──────── DATASET EXCERPT ────────

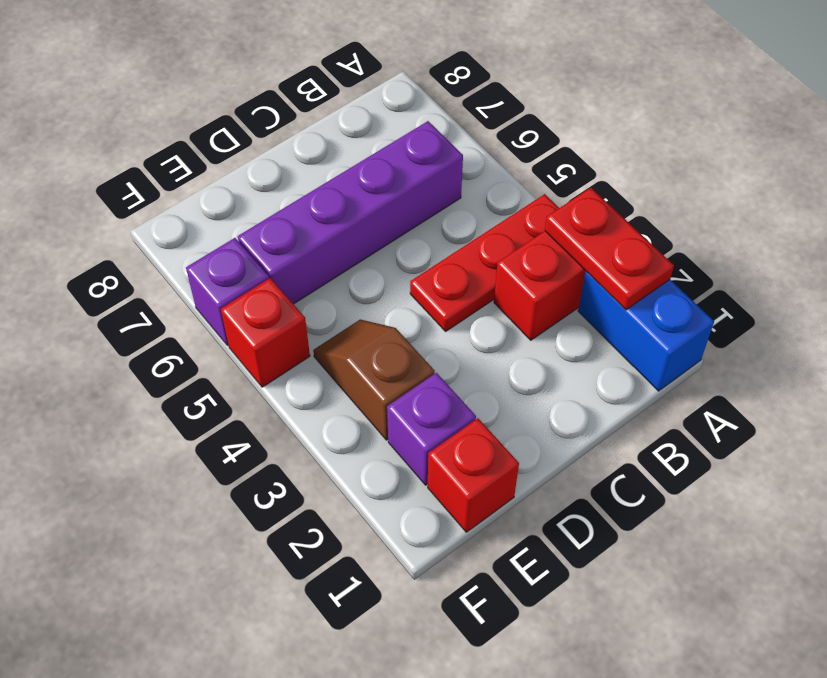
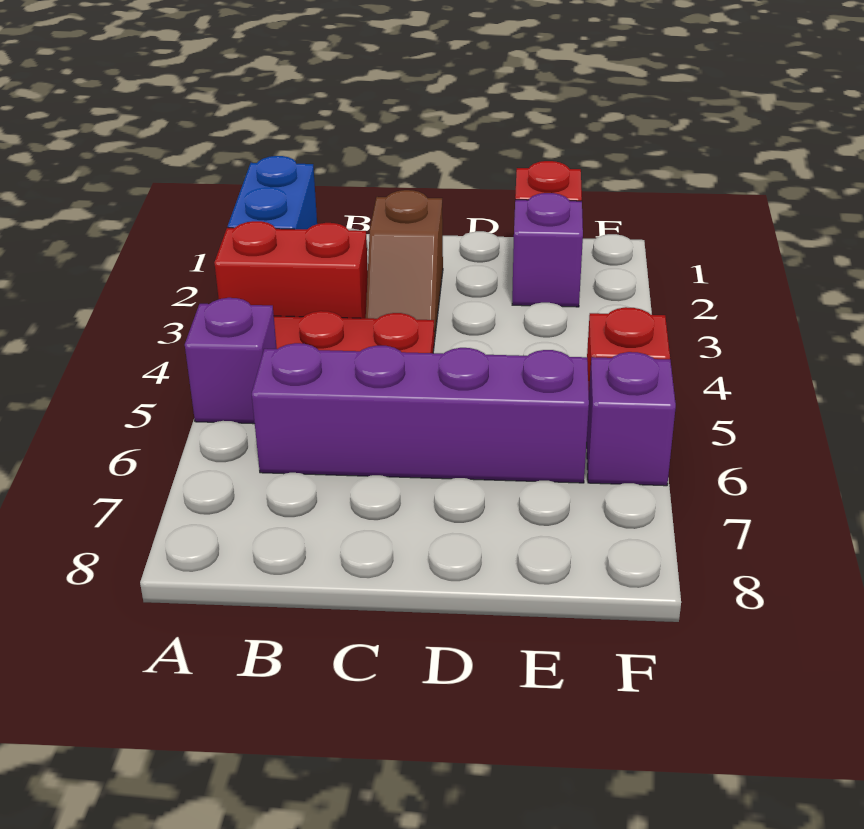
red plate A2:A3 level 2 -> none
none -> purple brick A5 level 1
brown slope E3:E4 level 1 top 3 -> brown slope C2:C3 level 1 top 2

────────

TRY IT
Each line of the material goes into your copy unchanged, but no picture does.

RESPONSE FOR THIS EXERCISE
red plate A2:A3 level 2 -> none
none -> purple brick A5 level 1
brown slope E3:E4 level 1 top 3 -> brown slope C2:C3 level 1 top 2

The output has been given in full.